▶ What is being asked: Drop the pictures, then extract the listing word for word.

▶ The input:

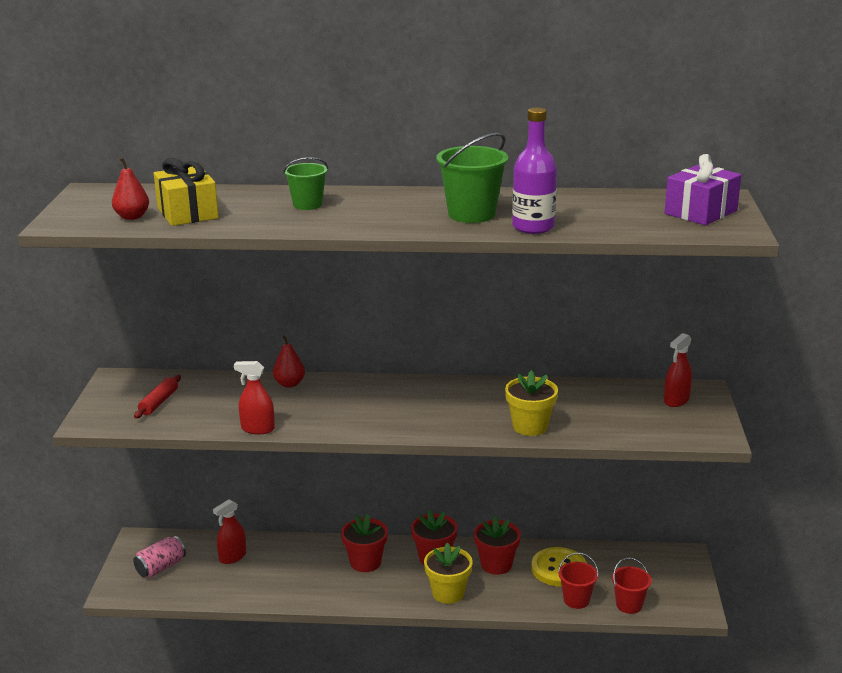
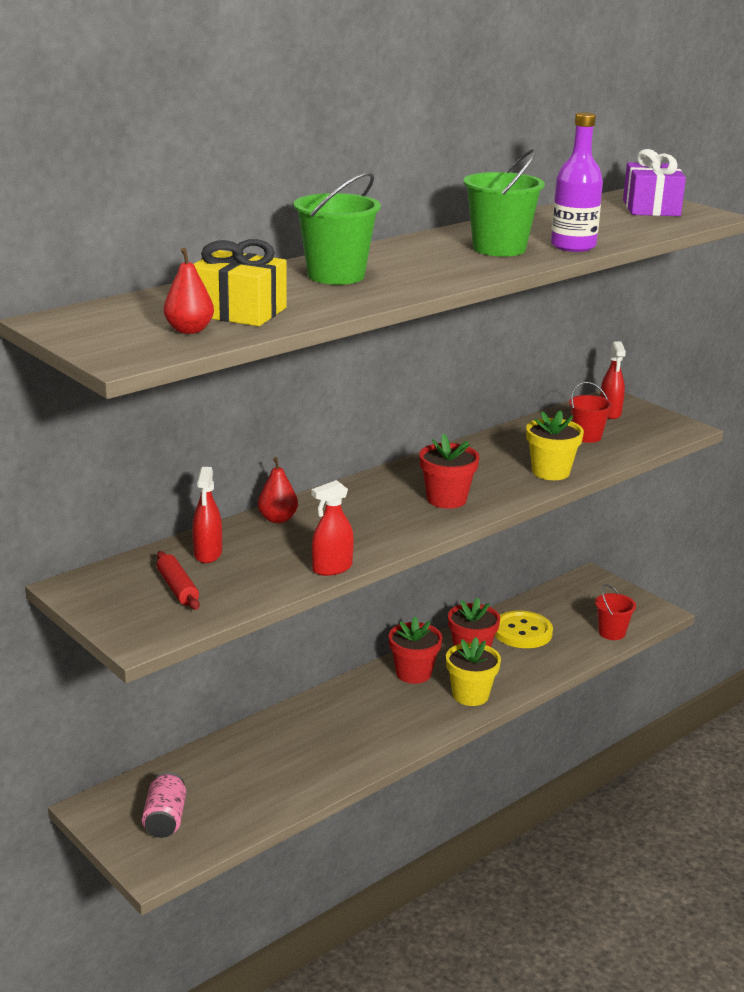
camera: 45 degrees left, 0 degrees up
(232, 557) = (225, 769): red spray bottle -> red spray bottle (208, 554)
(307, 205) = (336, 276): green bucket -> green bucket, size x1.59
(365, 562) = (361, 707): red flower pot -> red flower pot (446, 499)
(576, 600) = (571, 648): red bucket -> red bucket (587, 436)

▶ Response to the exercise:
camera: 45 degrees left, 0 degrees up
(232, 557) = (225, 769): red spray bottle -> red spray bottle (208, 554)
(307, 205) = (336, 276): green bucket -> green bucket, size x1.59
(365, 562) = (361, 707): red flower pot -> red flower pot (446, 499)
(576, 600) = (571, 648): red bucket -> red bucket (587, 436)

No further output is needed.